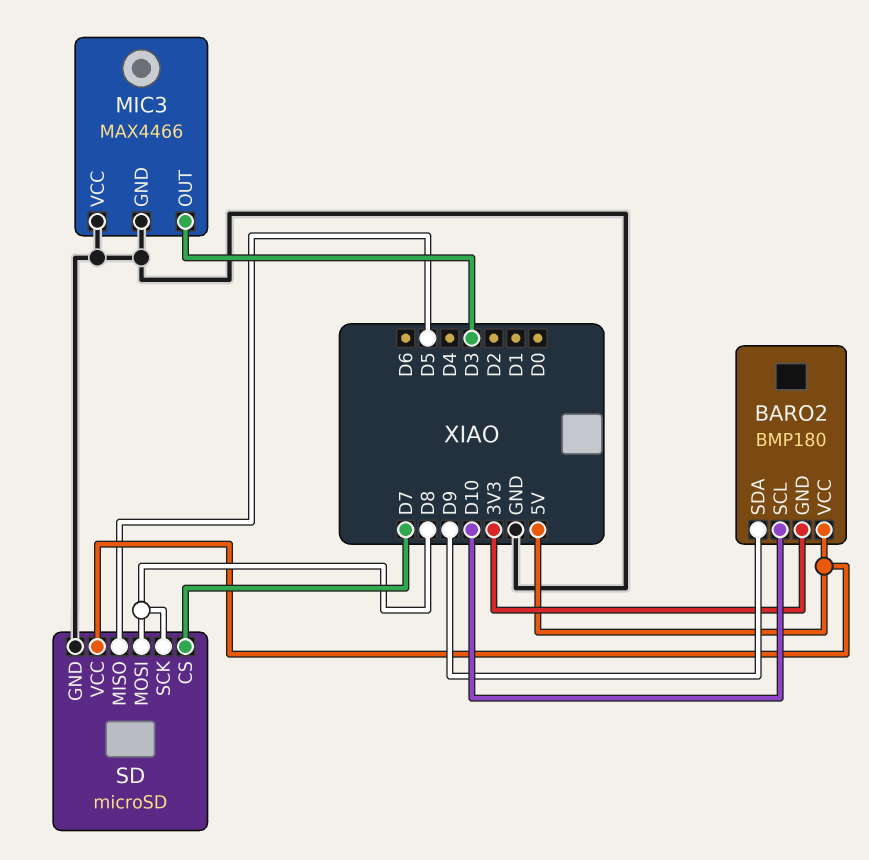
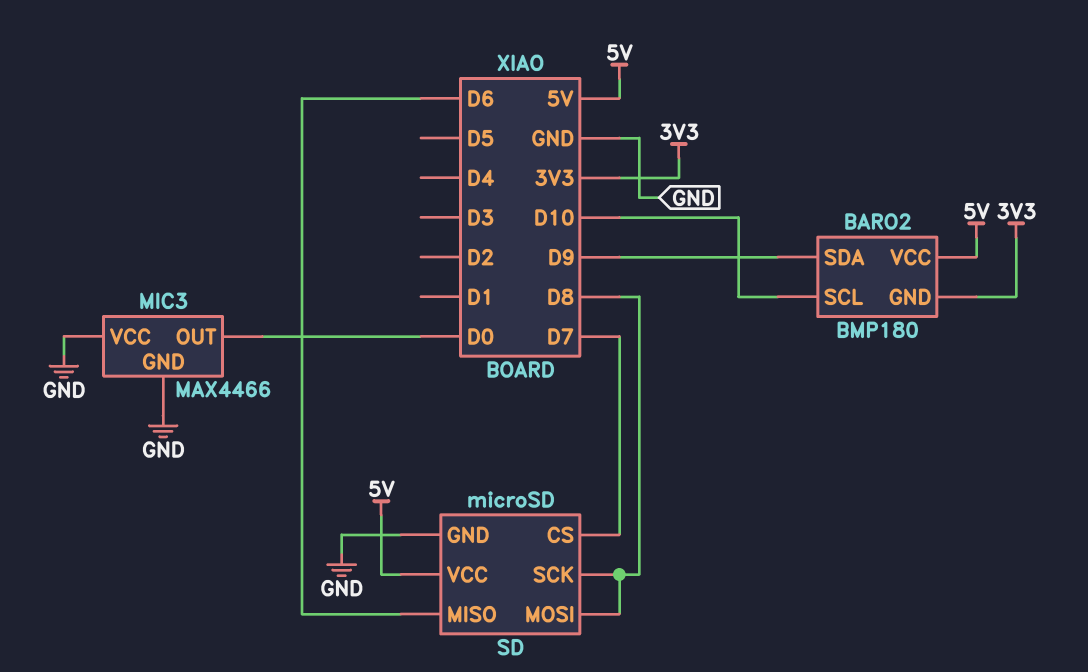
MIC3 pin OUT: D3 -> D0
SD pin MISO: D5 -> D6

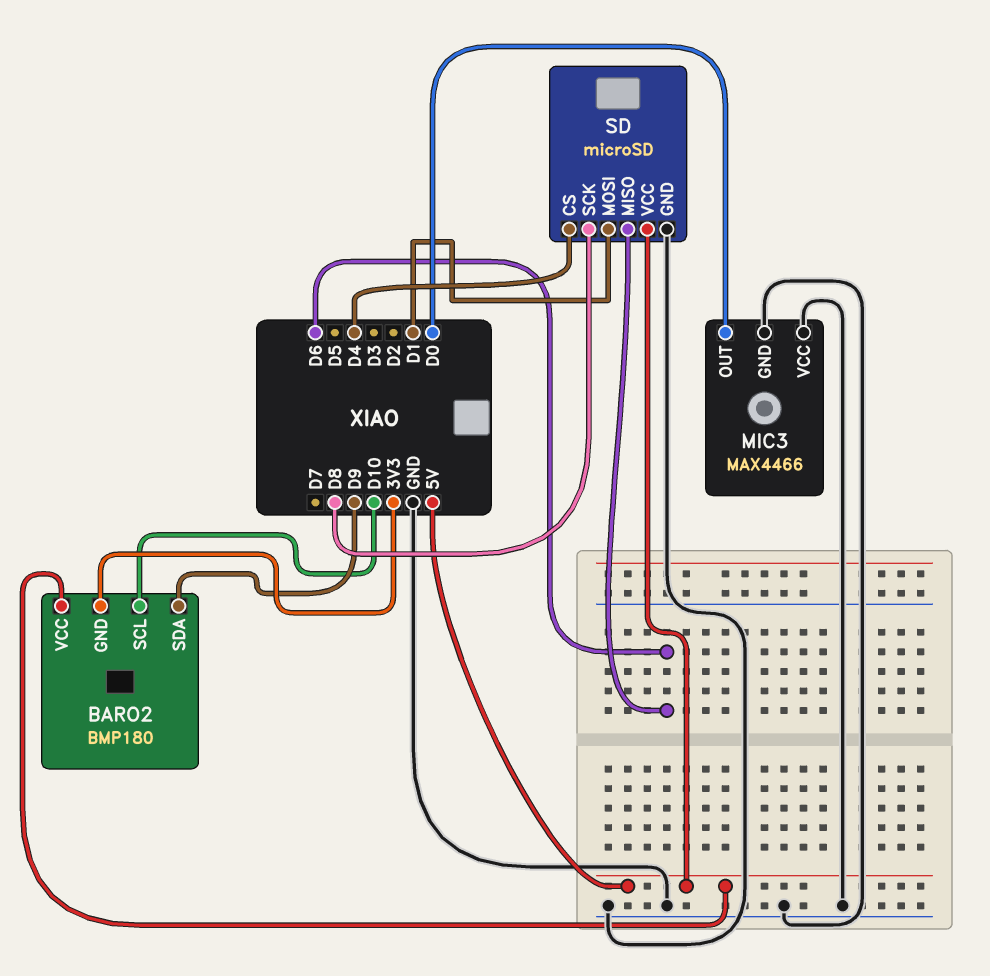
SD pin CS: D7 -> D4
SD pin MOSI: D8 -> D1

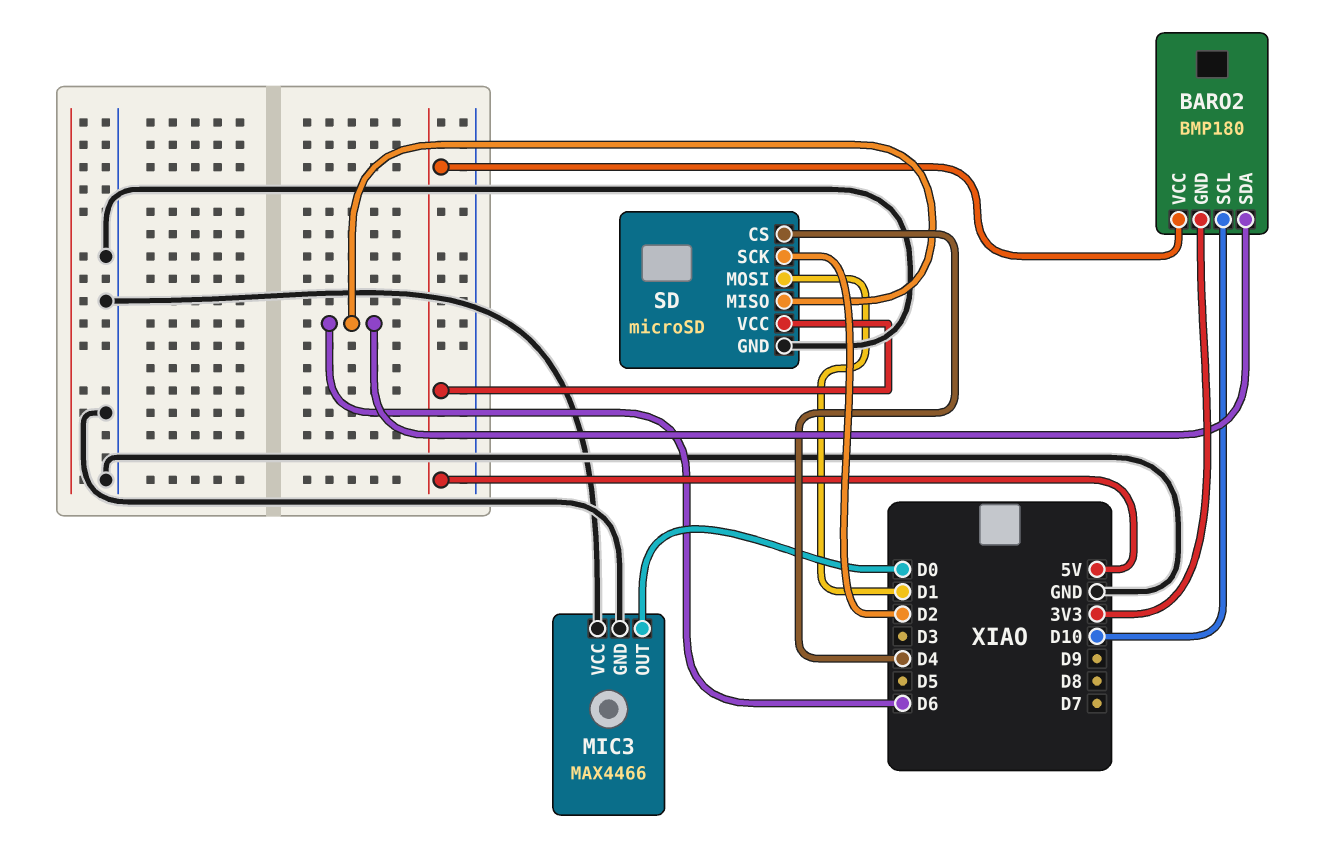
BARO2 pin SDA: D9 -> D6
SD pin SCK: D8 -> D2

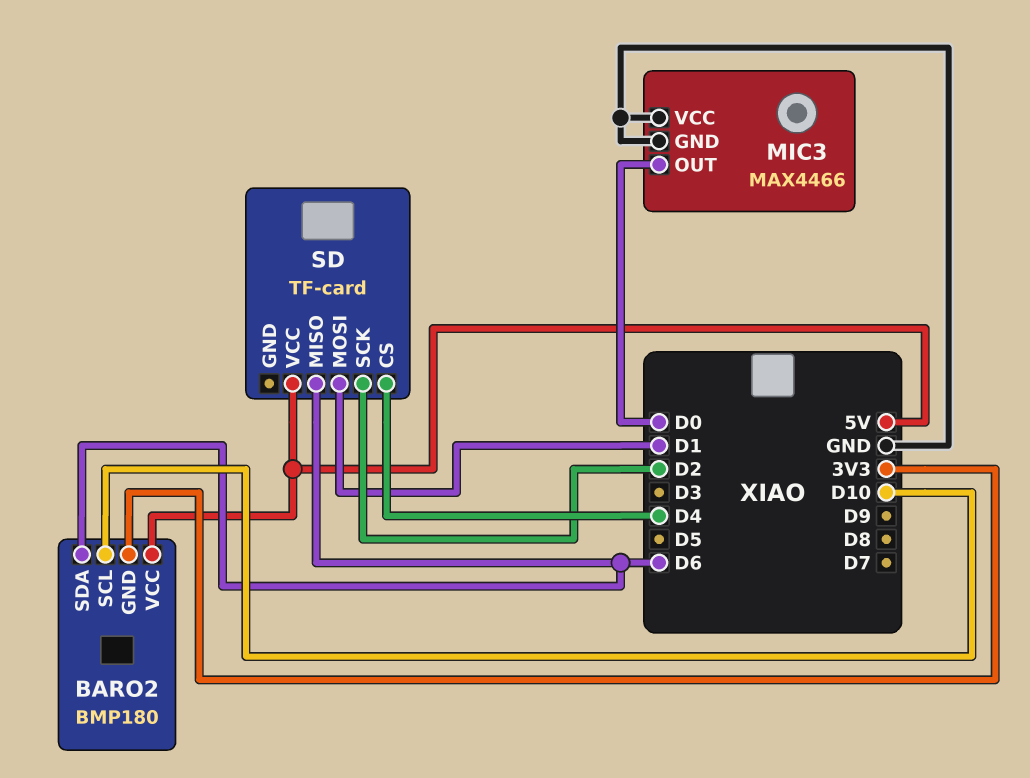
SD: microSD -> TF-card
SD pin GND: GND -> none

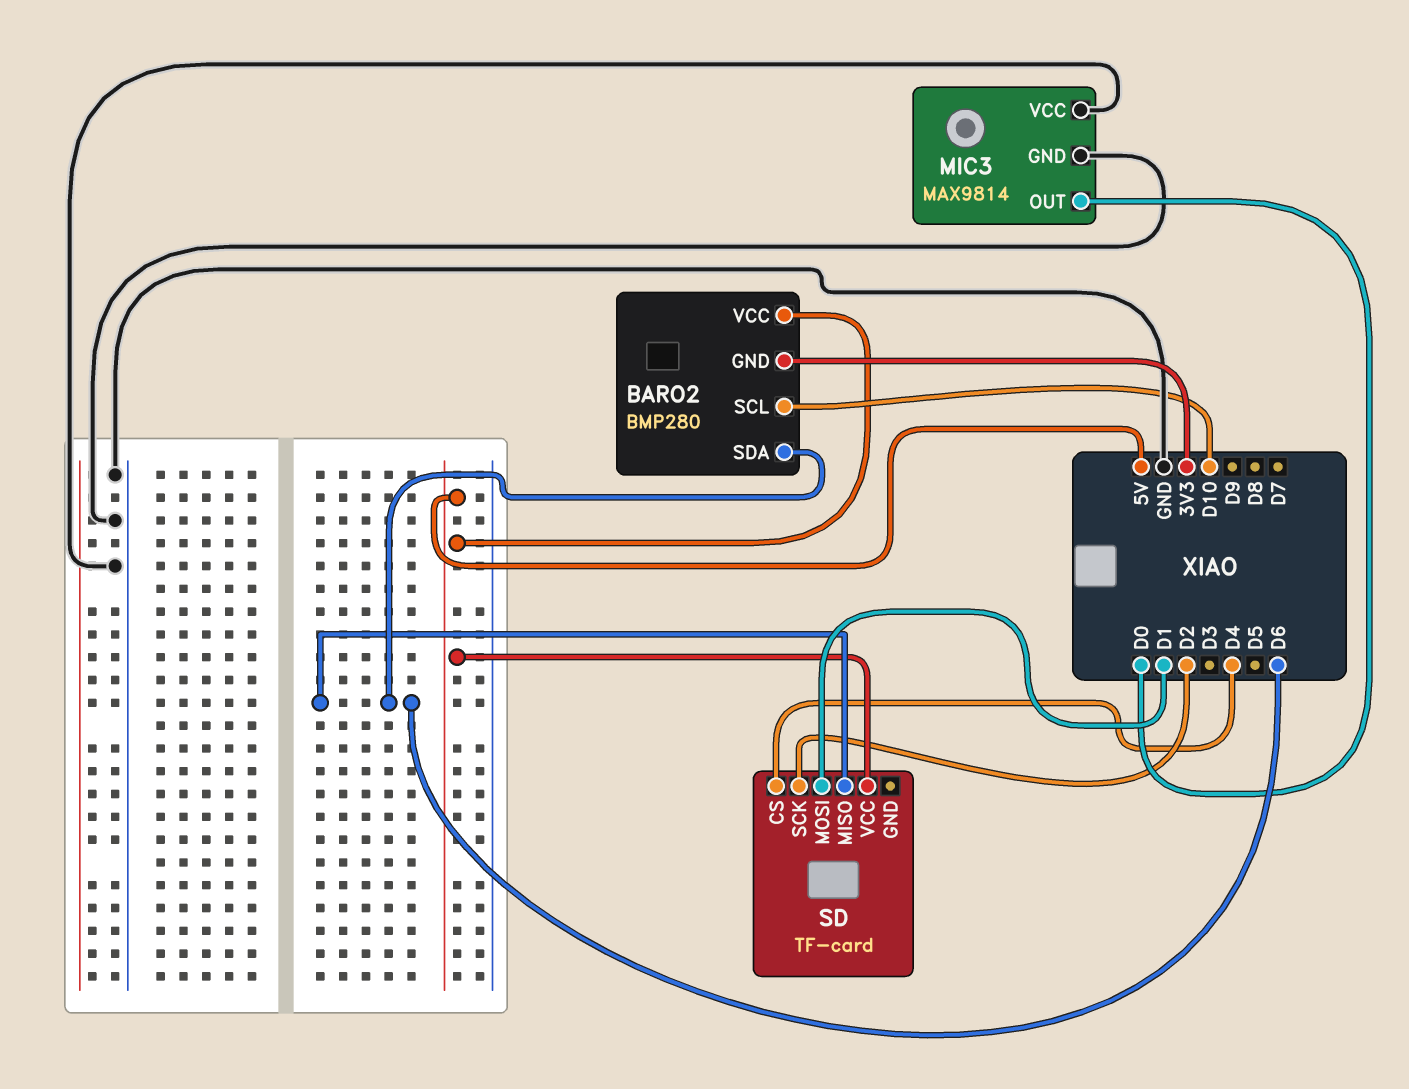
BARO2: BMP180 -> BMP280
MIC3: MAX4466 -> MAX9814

Exercise aim: Pictures aside, restate the entries word for word.

Answer space:
MIC3 pin OUT: D3 -> D0
SD pin MISO: D5 -> D6

SD pin CS: D7 -> D4
SD pin MOSI: D8 -> D1

BARO2 pin SDA: D9 -> D6
SD pin SCK: D8 -> D2

SD: microSD -> TF-card
SD pin GND: GND -> none

BARO2: BMP180 -> BMP280
MIC3: MAX4466 -> MAX9814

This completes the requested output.